:: Data for processing ::

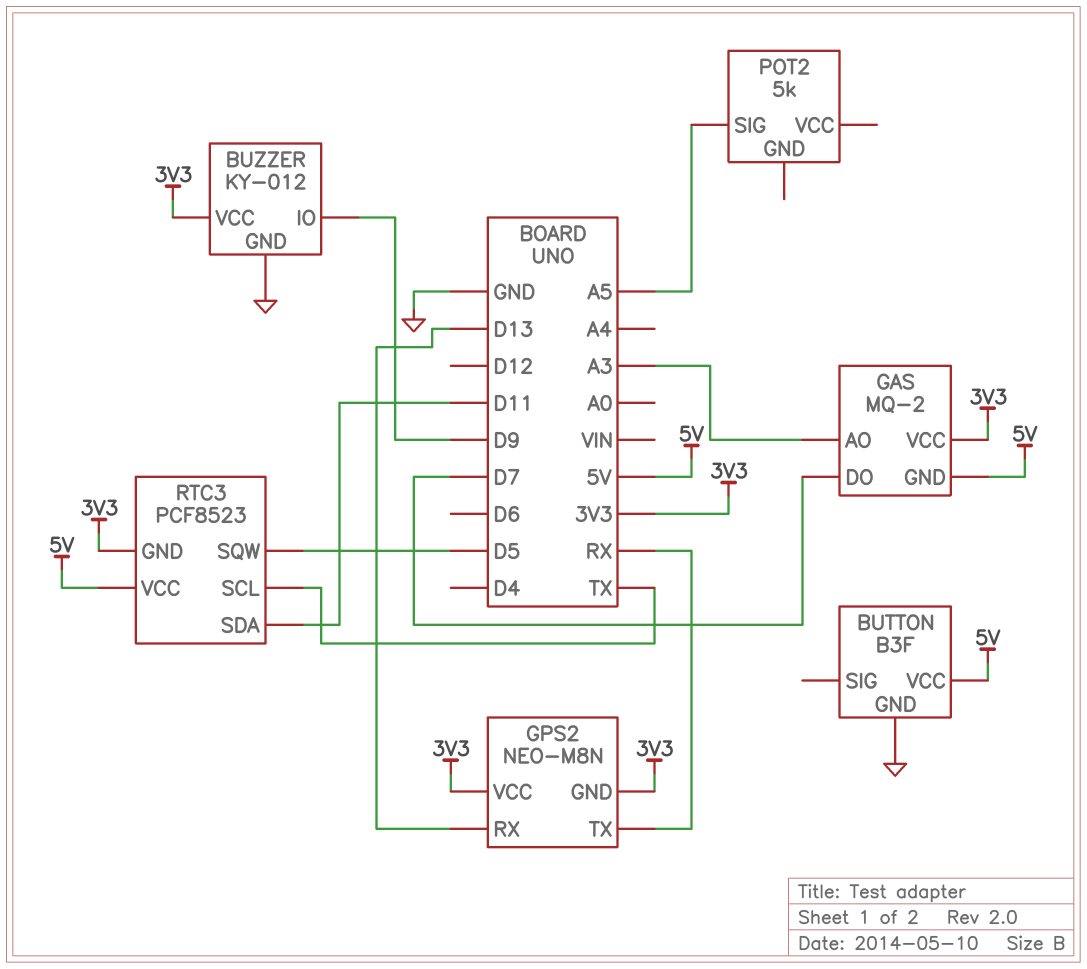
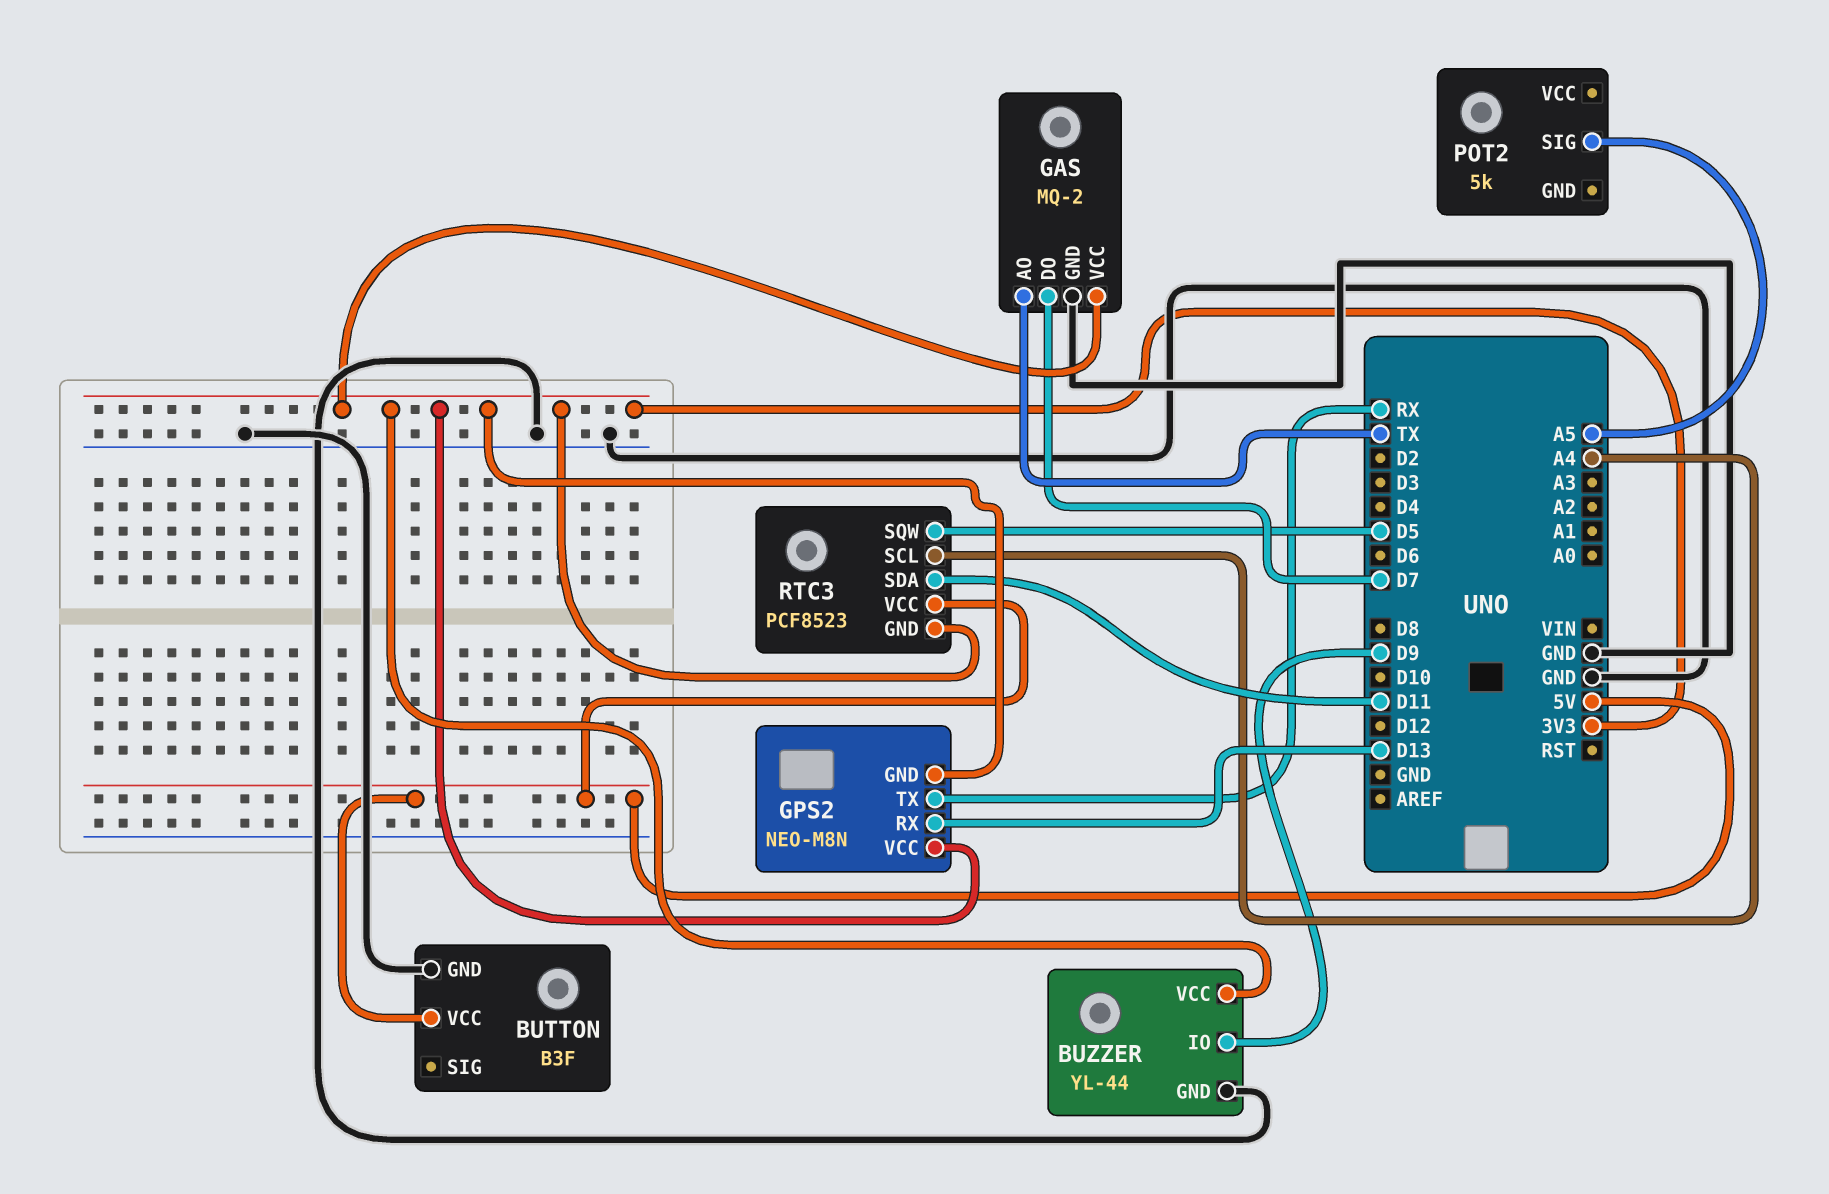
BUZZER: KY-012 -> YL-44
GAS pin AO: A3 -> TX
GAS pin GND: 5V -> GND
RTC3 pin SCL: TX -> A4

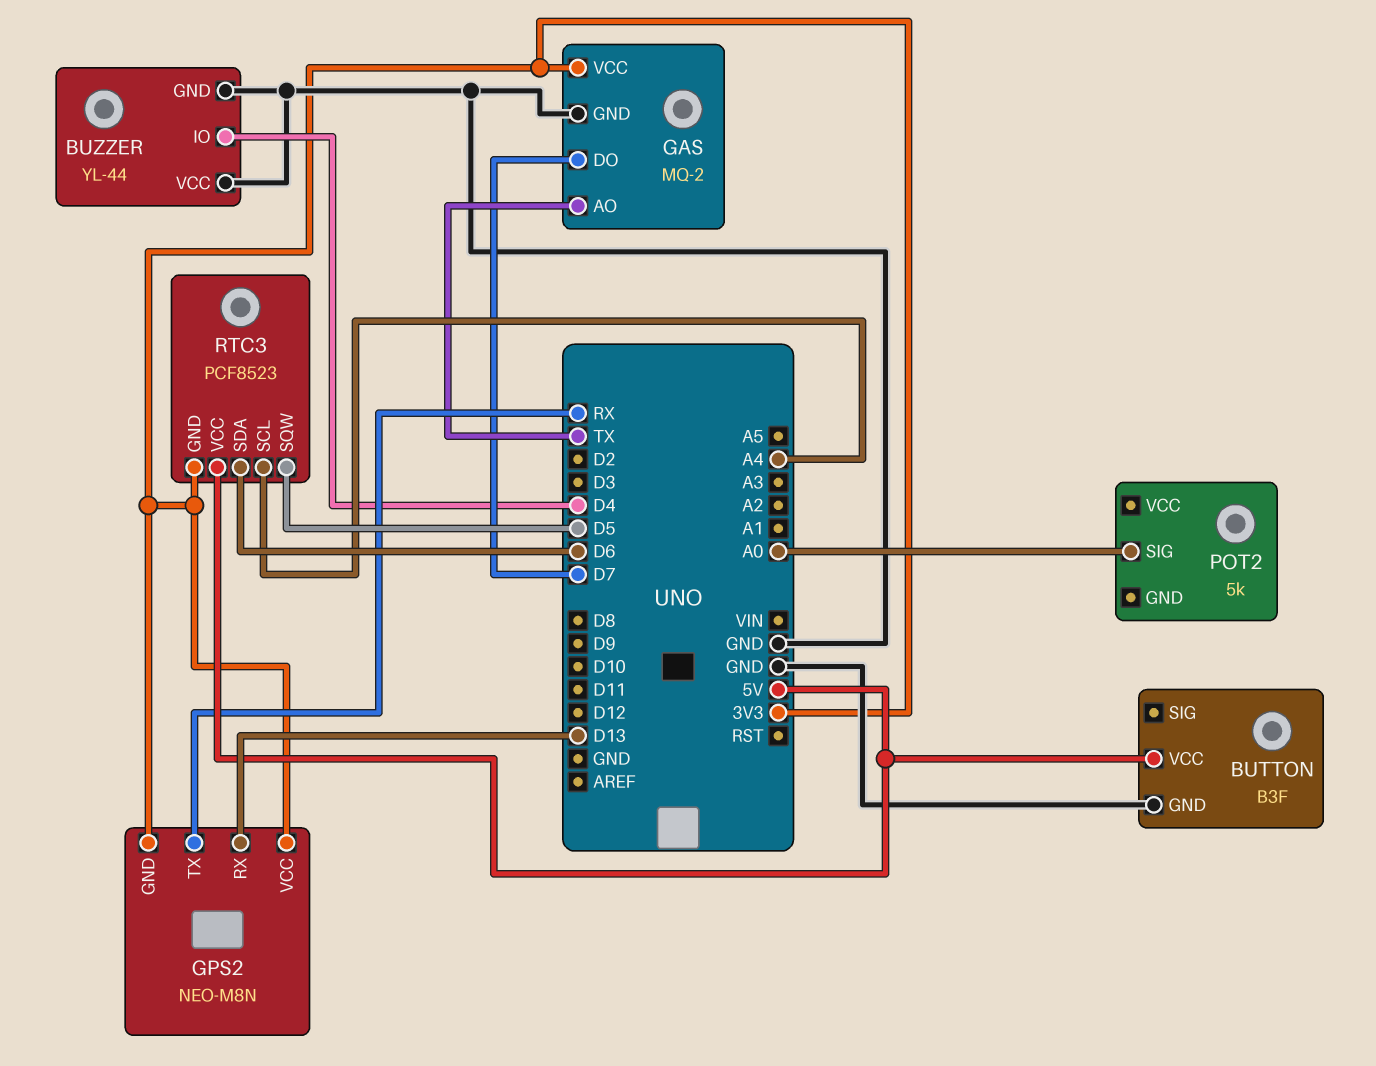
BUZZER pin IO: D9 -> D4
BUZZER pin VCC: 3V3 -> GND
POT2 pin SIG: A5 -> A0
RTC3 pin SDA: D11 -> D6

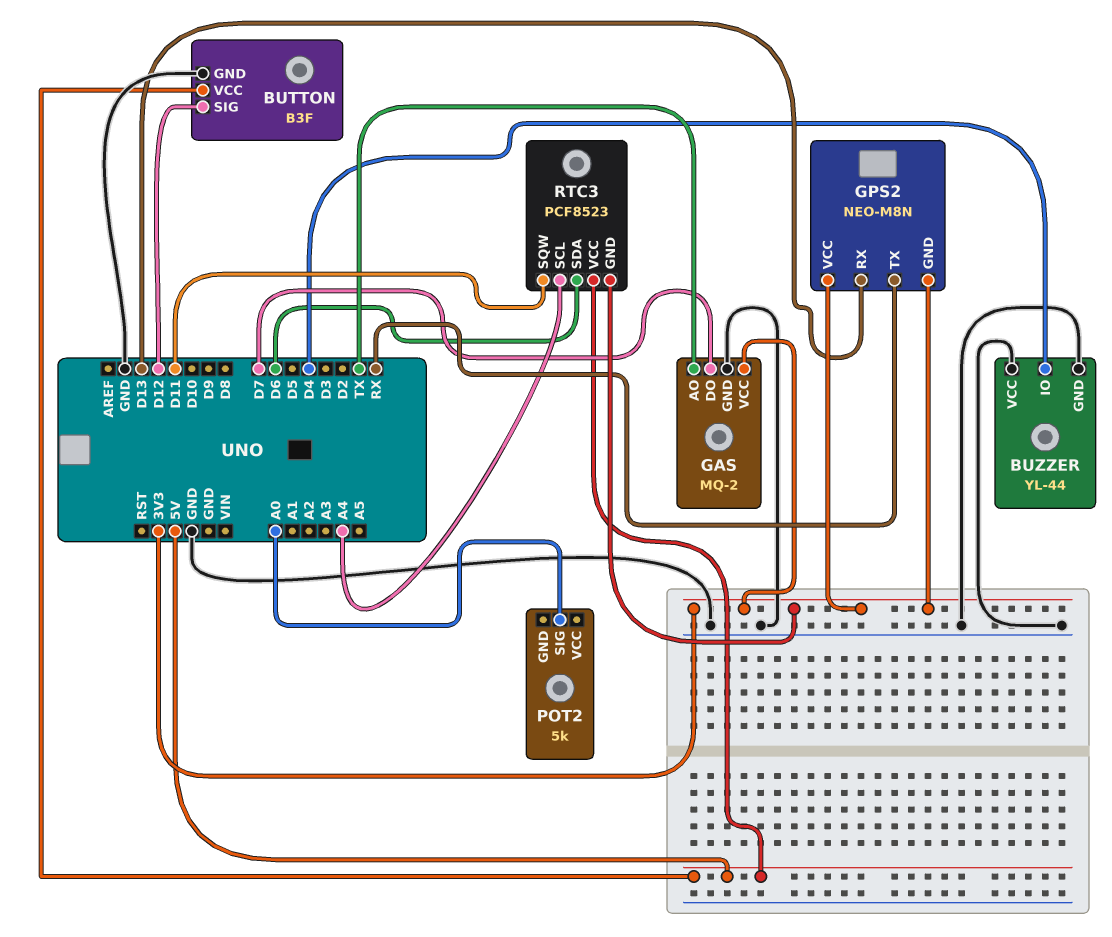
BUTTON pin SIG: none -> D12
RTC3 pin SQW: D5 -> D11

:::

__What is being asked__. Could you restate every record above word for word, leaving the pictures out?

__Result of the exercise__.
BUZZER: KY-012 -> YL-44
GAS pin AO: A3 -> TX
GAS pin GND: 5V -> GND
RTC3 pin SCL: TX -> A4

BUZZER pin IO: D9 -> D4
BUZZER pin VCC: 3V3 -> GND
POT2 pin SIG: A5 -> A0
RTC3 pin SDA: D11 -> D6

BUTTON pin SIG: none -> D12
RTC3 pin SQW: D5 -> D11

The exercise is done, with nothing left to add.